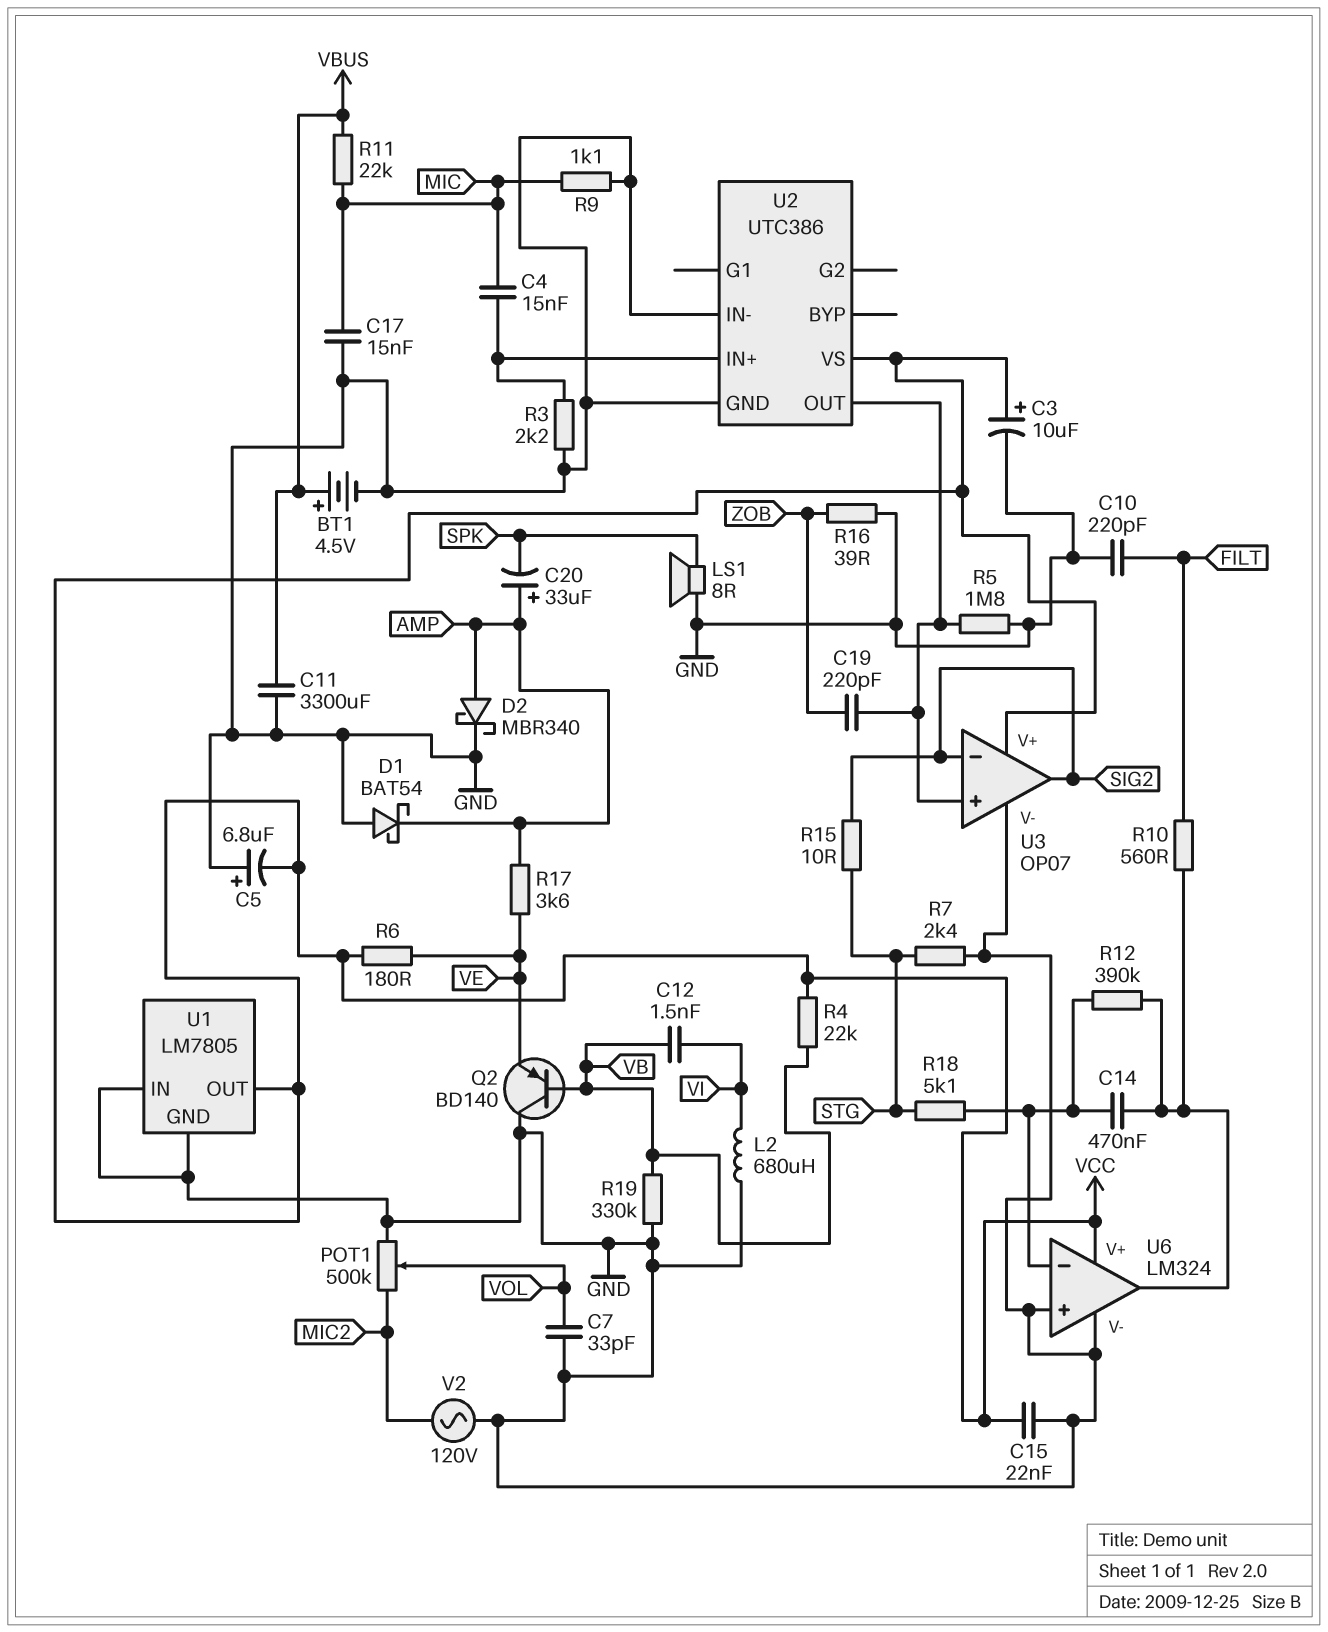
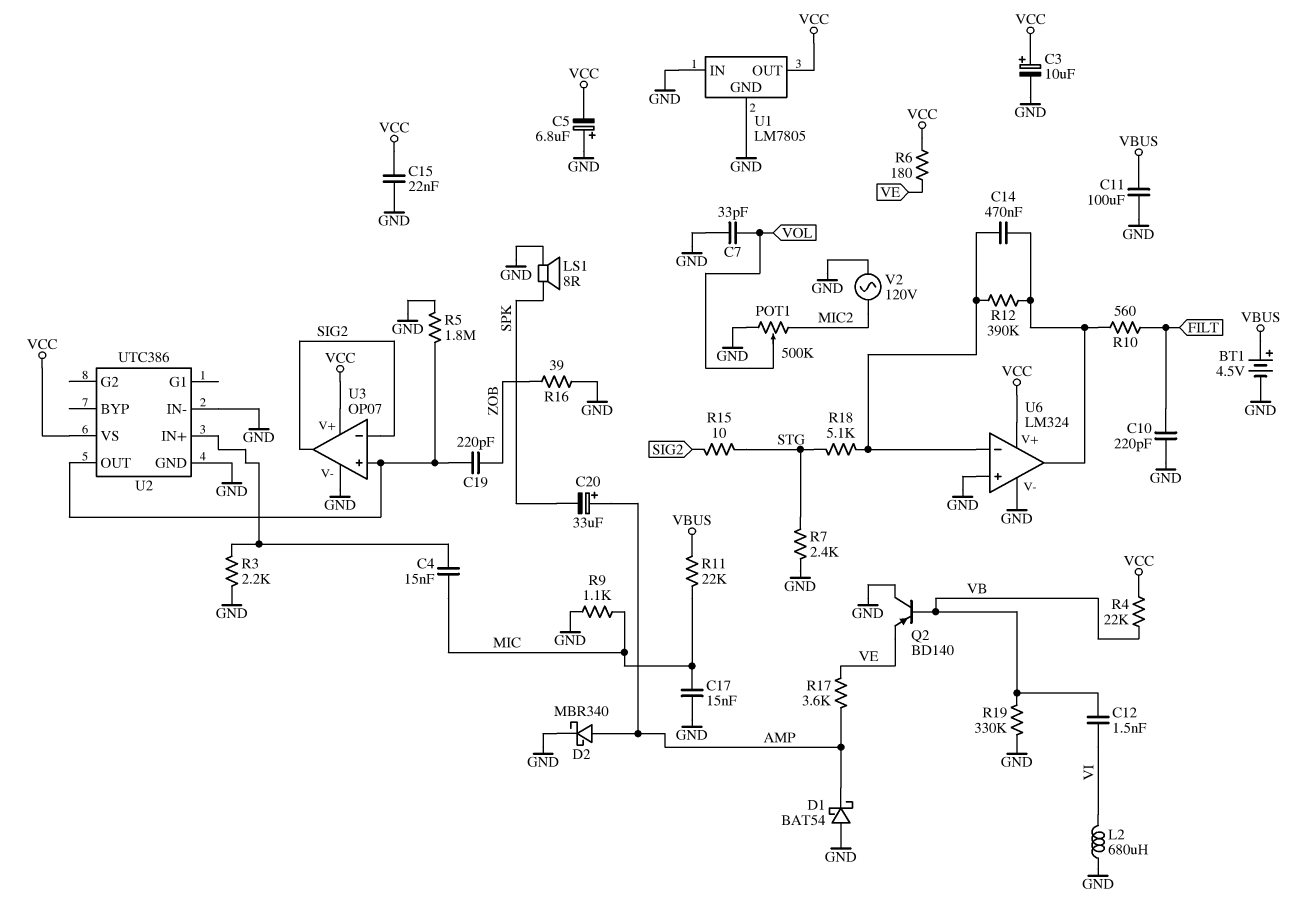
C11: 3300uF (GND, VBUS) -> 100uF (GND, VBUS)

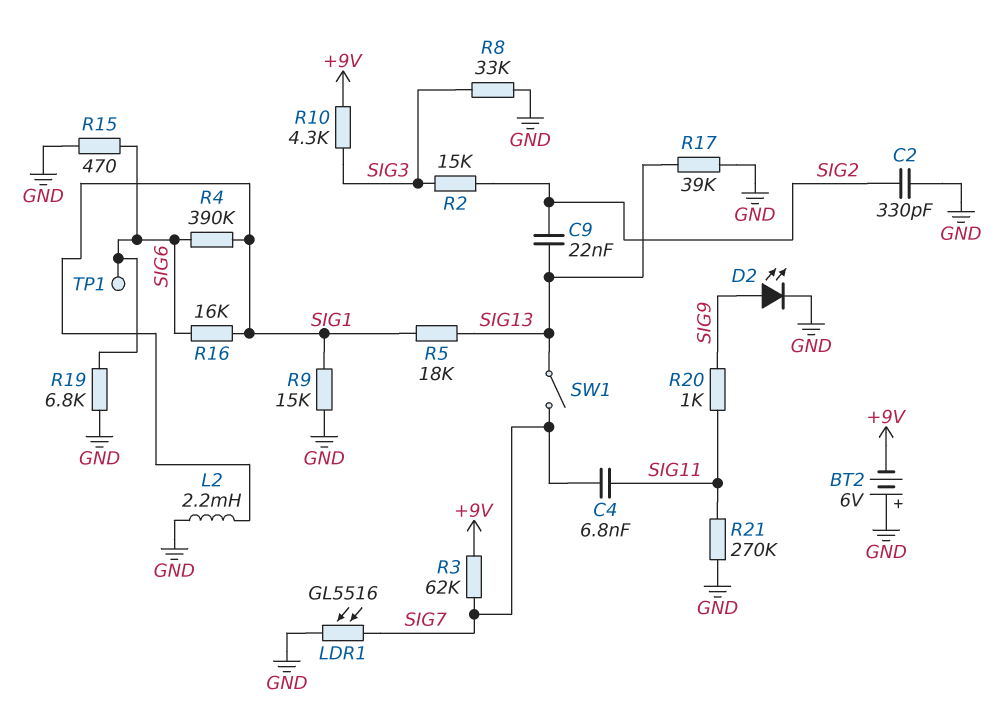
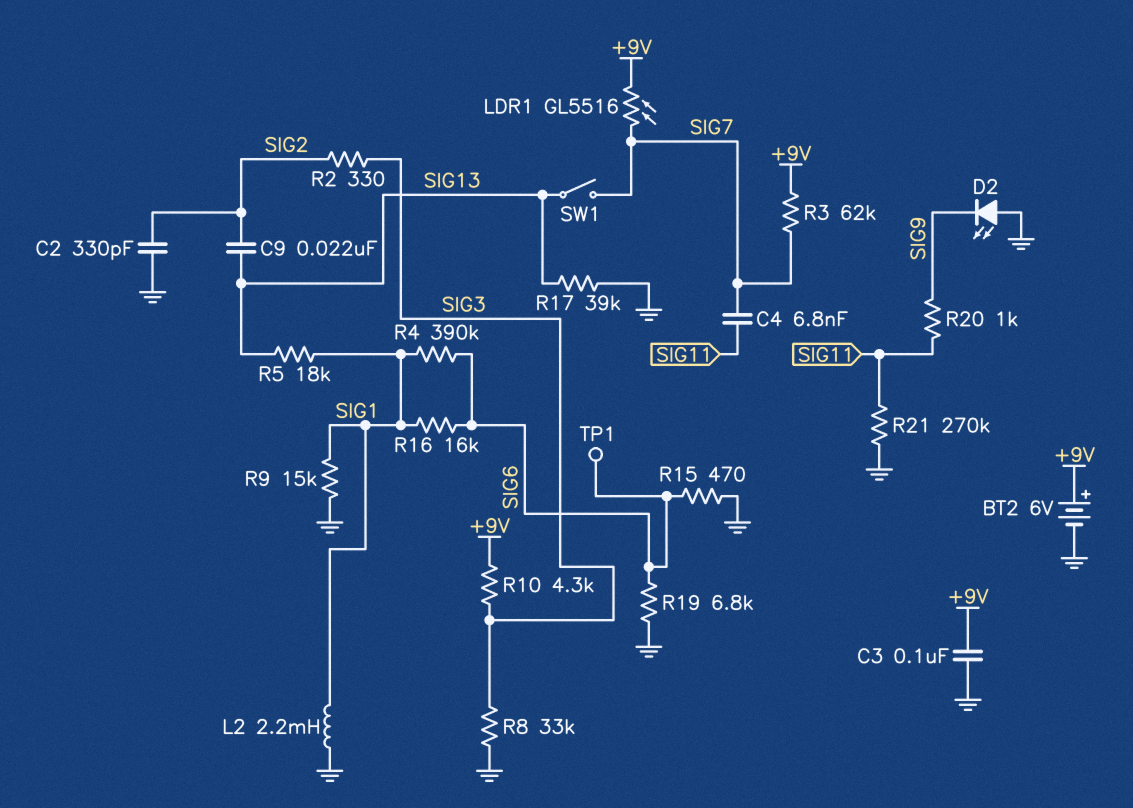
BT2: 6V (plus GND, minus +9V) -> 6V (plus +9V, minus GND)
C3: none -> 100nF (+9V, GND)
D2: LED (A SIG9, K GND) -> LED (A GND, K SIG9)
LDR1: GL5516 (GND, SIG7) -> GL5516 (+9V, SIG7)
R2: 15k (SIG2, SIG3) -> 330 (SIG2, SIG3)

_ _ _ _ _

### WHAT IS REQUIRED:
Transcribe all of the material exactly, leaving out whatever pictures it contains.

### SOLUTION TO THE PROBLEM:
C11: 3300uF (GND, VBUS) -> 100uF (GND, VBUS)

BT2: 6V (plus GND, minus +9V) -> 6V (plus +9V, minus GND)
C3: none -> 100nF (+9V, GND)
D2: LED (A SIG9, K GND) -> LED (A GND, K SIG9)
LDR1: GL5516 (GND, SIG7) -> GL5516 (+9V, SIG7)
R2: 15k (SIG2, SIG3) -> 330 (SIG2, SIG3)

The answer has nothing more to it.